TASK ▸
Only one stretch of the records below is wanted: the lines from the one holding "camera: 15 degrees left, 10 degrees down" through the one holding "(369, 479) = (313, 321): orange". Return it exactly, both ends included.

DATA RECORDS ▸

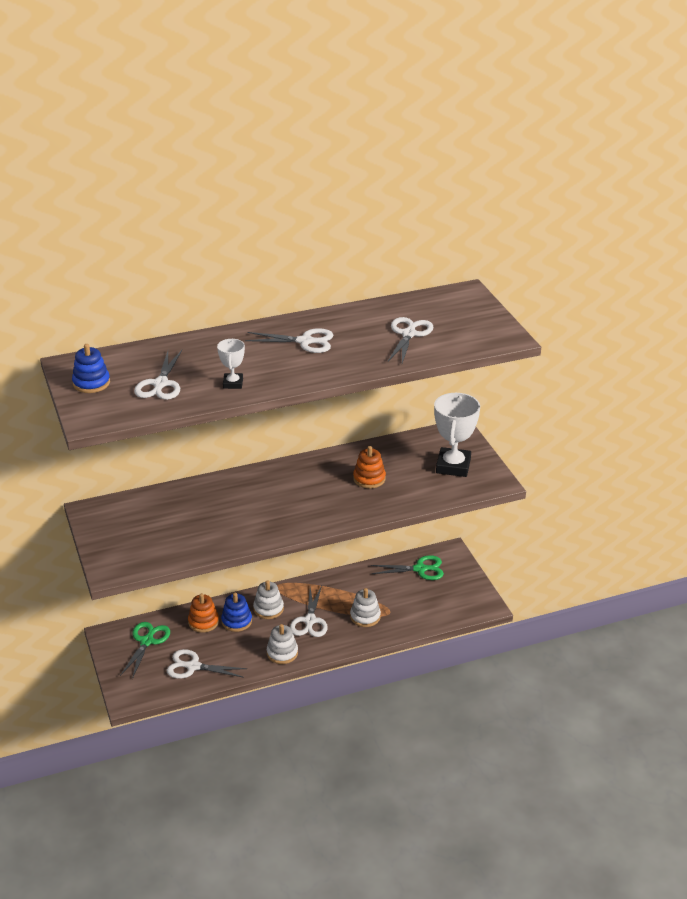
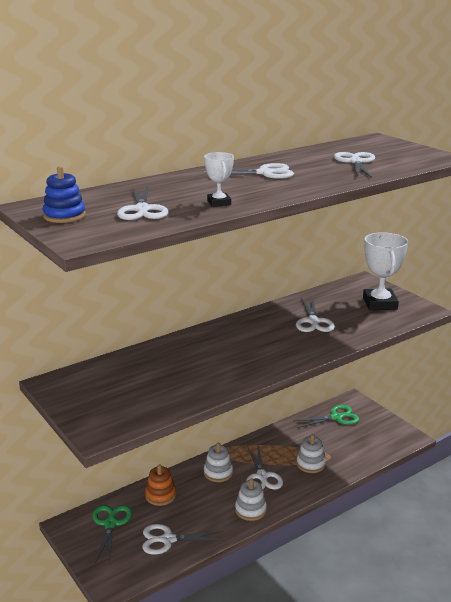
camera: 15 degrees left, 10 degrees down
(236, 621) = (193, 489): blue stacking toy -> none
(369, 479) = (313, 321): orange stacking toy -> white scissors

---

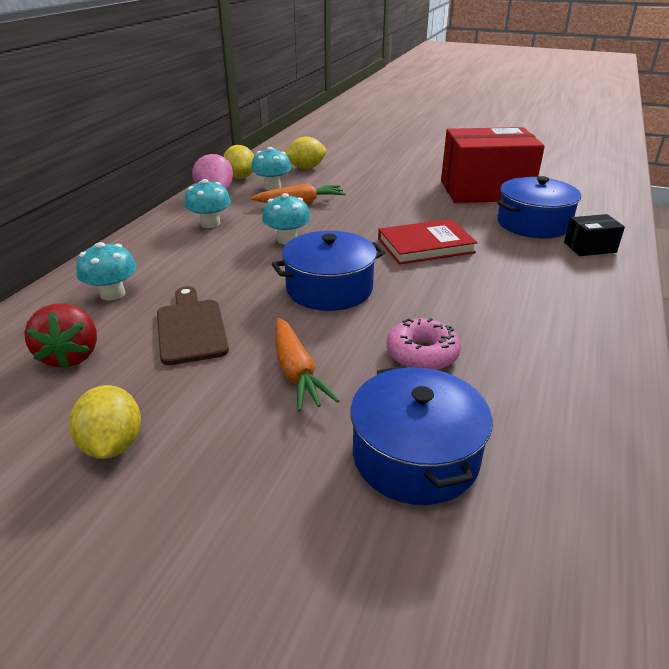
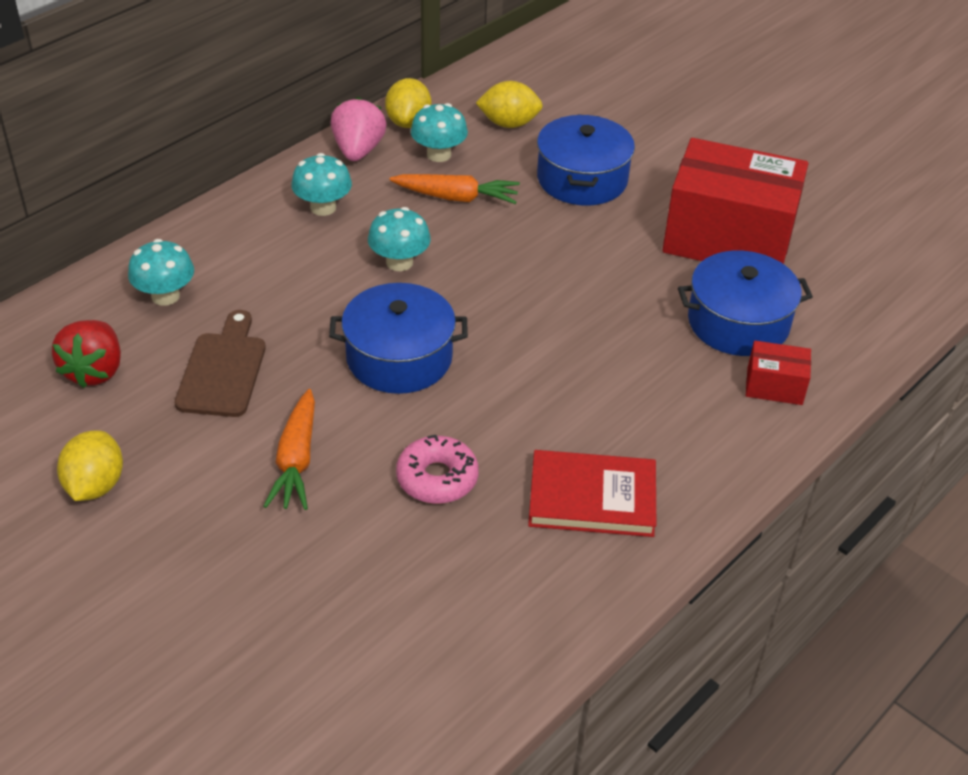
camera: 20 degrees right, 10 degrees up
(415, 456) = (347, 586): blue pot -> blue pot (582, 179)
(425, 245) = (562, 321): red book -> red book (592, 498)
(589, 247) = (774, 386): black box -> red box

SOLUTION FOR THIS TASK ▸
camera: 15 degrees left, 10 degrees down
(236, 621) = (193, 489): blue stacking toy -> none
(369, 479) = (313, 321): orange stacking toy -> white scissors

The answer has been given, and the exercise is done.